What the task asks:
Each line in the material below must be transcribed exactly; no picture belongs in the copy.

Source material:
*****
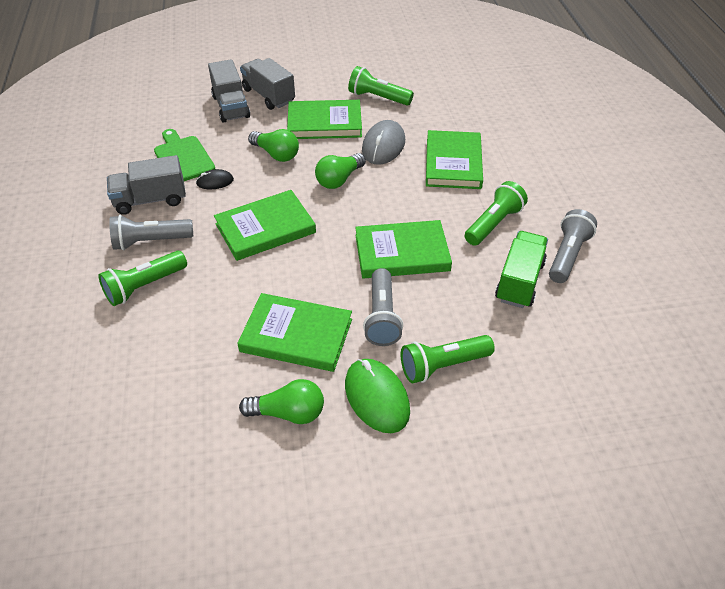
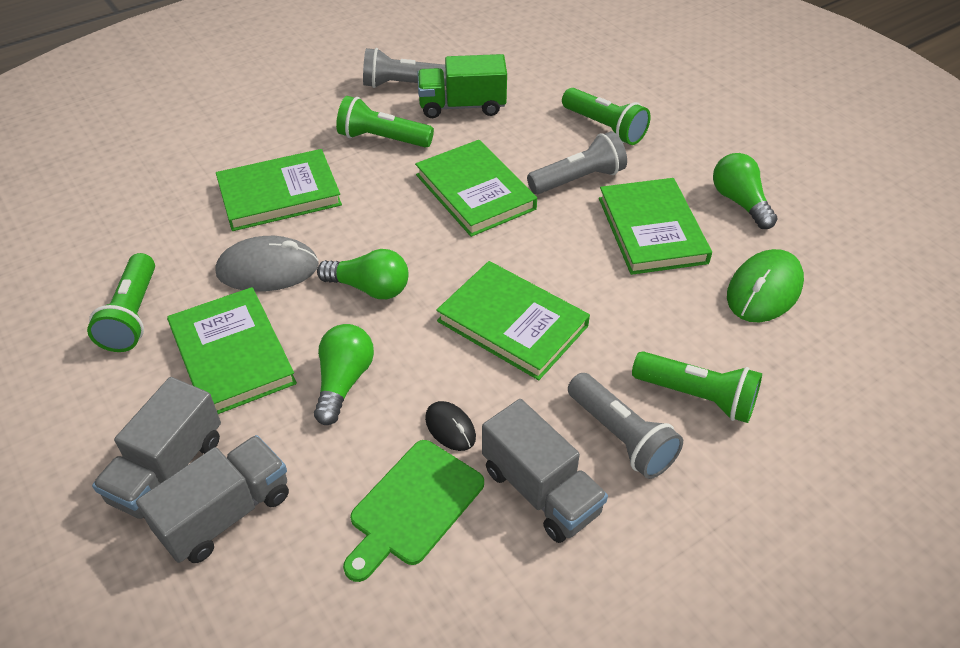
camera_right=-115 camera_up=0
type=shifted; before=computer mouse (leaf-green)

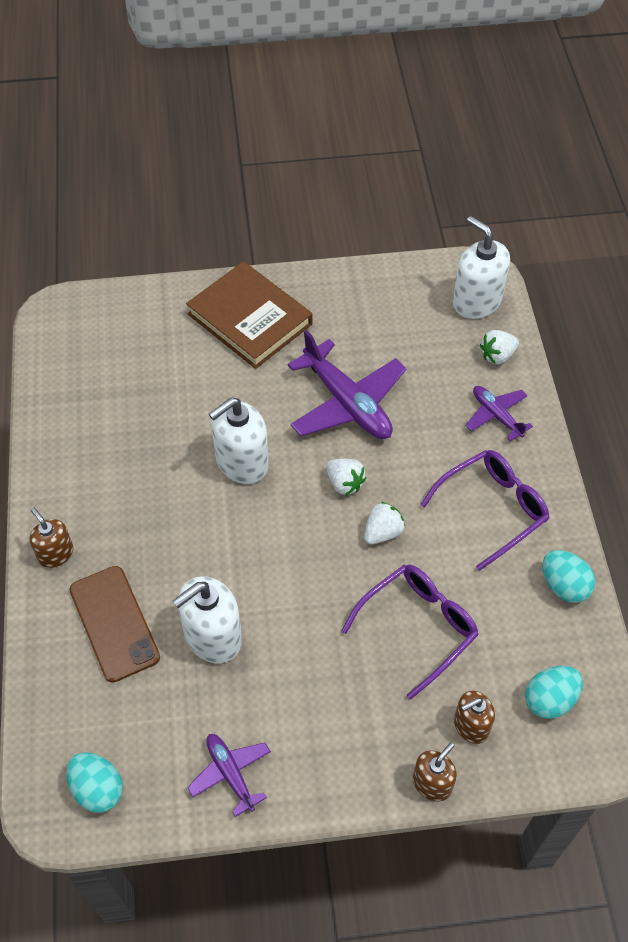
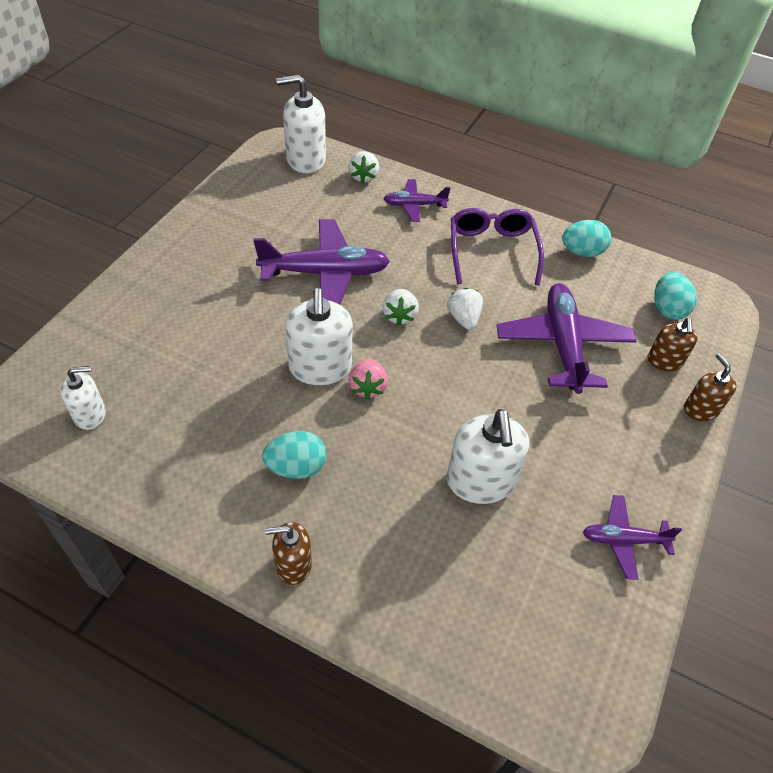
camera_right=-60 camera_up=-5
type=gone; before=mobile phone (russet)
type=gone; before=book (russet)
type=new; after=pump bottle (snow-white) (no. 1 from left)
type=new; after=strawberry (pink)
type=shifted; before=egg shape (turquoise) (no. 1 from left)
type=swapped; before=eyeglasses (purple) (no. 1 from left); after=toy plane (purple) (no. 3 from left)
type=rotated; before=strawberry (snow-white) (no. 1 from left in the first image); turn=105

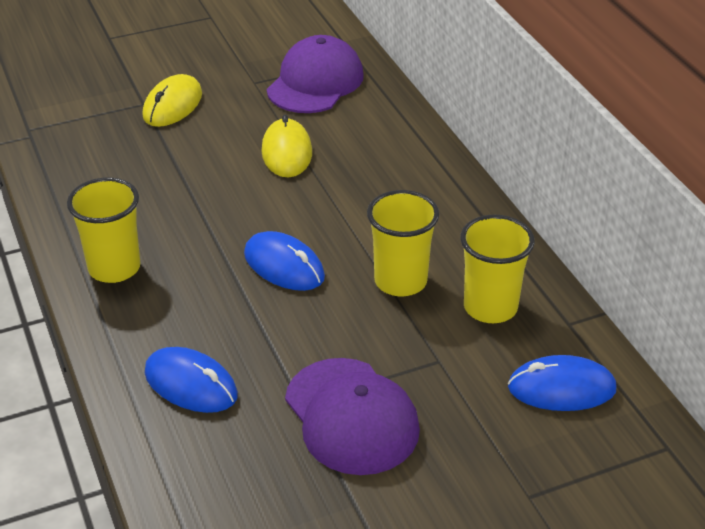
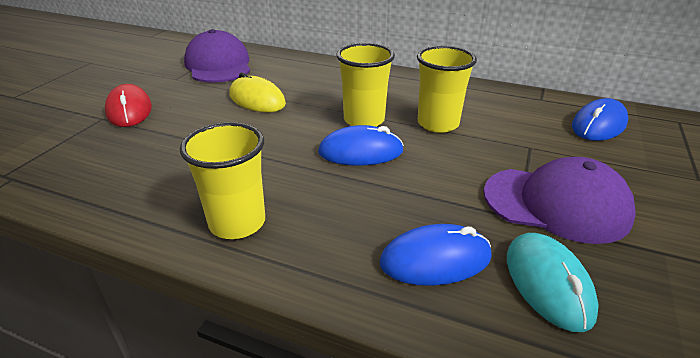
camera_right=-45 camera_up=-5
type=new; after=computer mouse (turquoise)
type=shifted; before=beaker (golden) (no. 3 from left in the first image); after=beaker (golden) (no. 2 from left)
type=repainted; before=computer mouse (golden) (no. 1 from left); after=computer mouse (red)

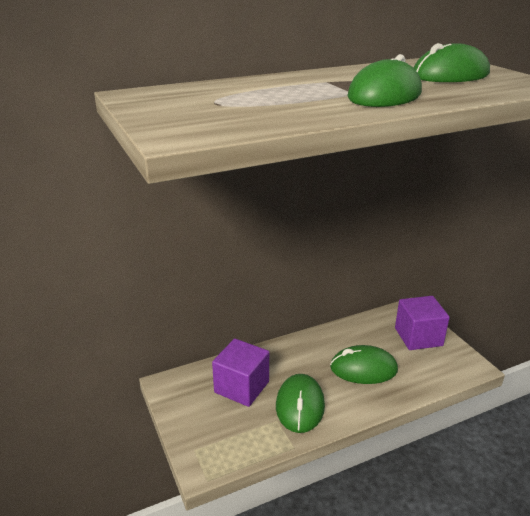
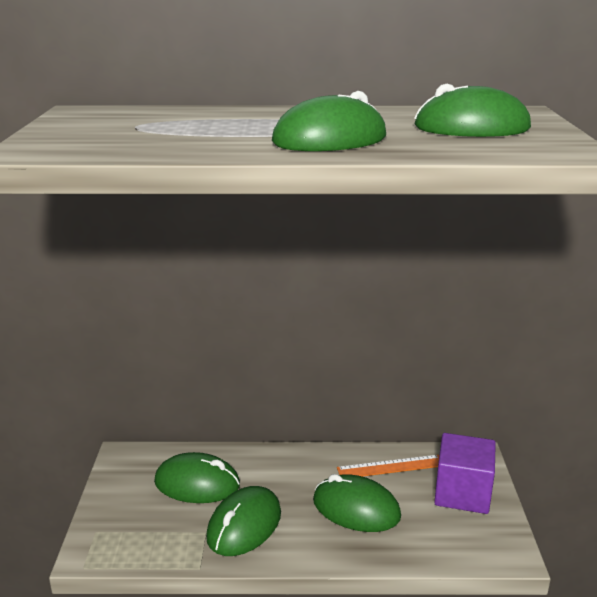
camera_right=25 camera_up=-5
type=new; after=straightedge (orange)
type=swapped; before=block (purple) (no. 1 from left); after=computer mouse (leaf-green) (no. 1 from left)

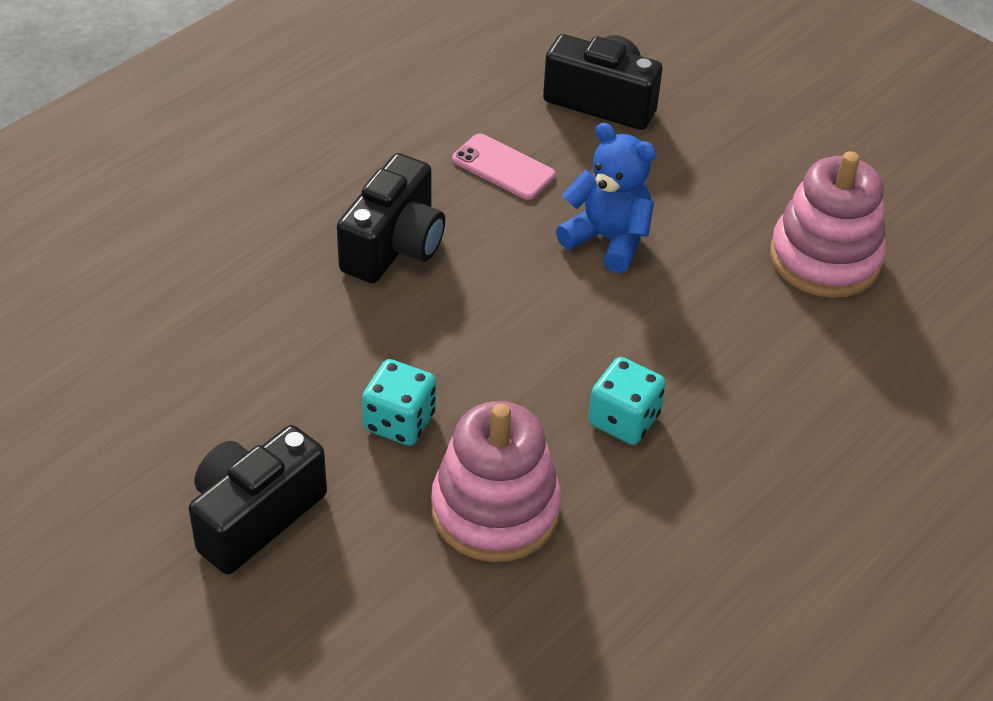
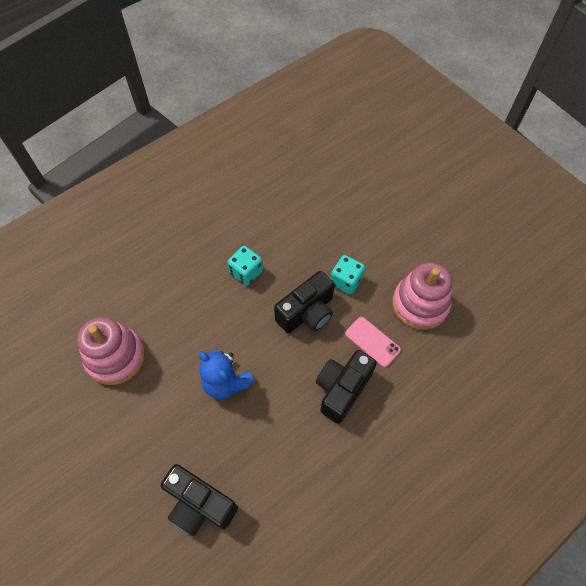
camera_right=-170 camera_up=15
type=shifted; before=photo camera (ebony) (no. 1 from left in the first image); after=photo camera (ebony) (no. 2 from left)
type=shifted; before=stacking rings (pink) (no. 1 from left in the first image); after=stacking rings (pink) (no. 2 from left)
type=shifted; before=mobile phone (pink)

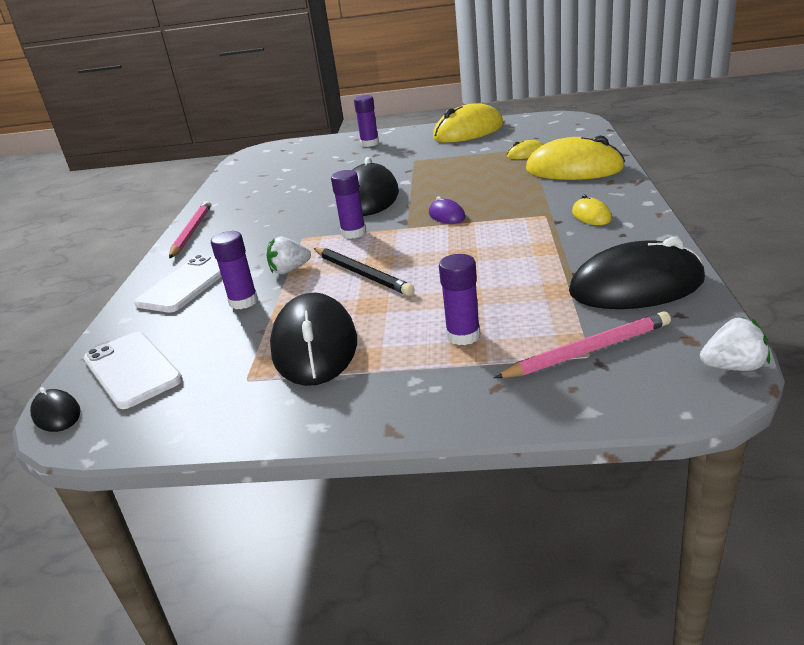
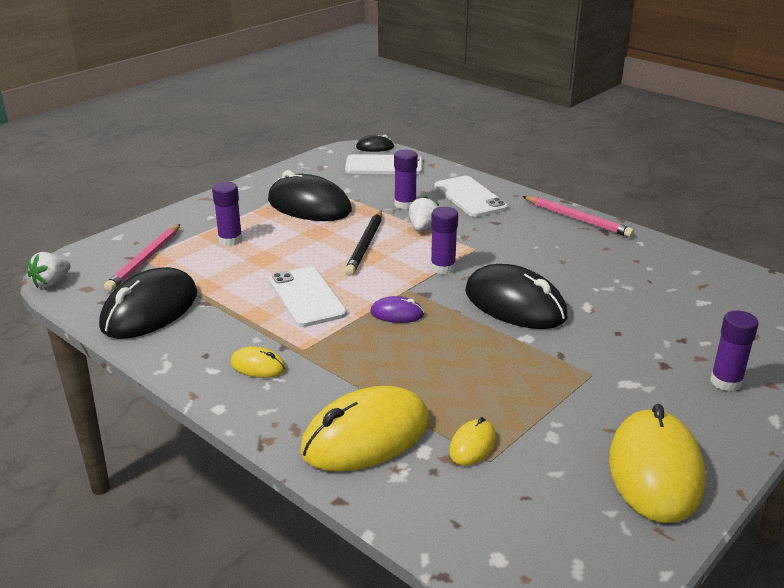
camera_right=125 camera_up=0
type=new; after=mobile phone (snow-white) (no. 1 from left)
type=rotated; before=wooden pencil (ebony); turn=-75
*****
Answer to this problem:
camera_right=-115 camera_up=0
type=shifted; before=computer mouse (leaf-green)

camera_right=-60 camera_up=-5
type=gone; before=mobile phone (russet)
type=gone; before=book (russet)
type=new; after=pump bottle (snow-white) (no. 1 from left)
type=new; after=strawberry (pink)
type=shifted; before=egg shape (turquoise) (no. 1 from left)
type=swapped; before=eyeglasses (purple) (no. 1 from left); after=toy plane (purple) (no. 3 from left)
type=rotated; before=strawberry (snow-white) (no. 1 from left in the first image); turn=105

camera_right=-45 camera_up=-5
type=new; after=computer mouse (turquoise)
type=shifted; before=beaker (golden) (no. 3 from left in the first image); after=beaker (golden) (no. 2 from left)
type=repainted; before=computer mouse (golden) (no. 1 from left); after=computer mouse (red)

camera_right=25 camera_up=-5
type=new; after=straightedge (orange)
type=swapped; before=block (purple) (no. 1 from left); after=computer mouse (leaf-green) (no. 1 from left)

camera_right=-170 camera_up=15
type=shifted; before=photo camera (ebony) (no. 1 from left in the first image); after=photo camera (ebony) (no. 2 from left)
type=shifted; before=stacking rings (pink) (no. 1 from left in the first image); after=stacking rings (pink) (no. 2 from left)
type=shifted; before=mobile phone (pink)

camera_right=125 camera_up=0
type=new; after=mobile phone (snow-white) (no. 1 from left)
type=rotated; before=wooden pencil (ebony); turn=-75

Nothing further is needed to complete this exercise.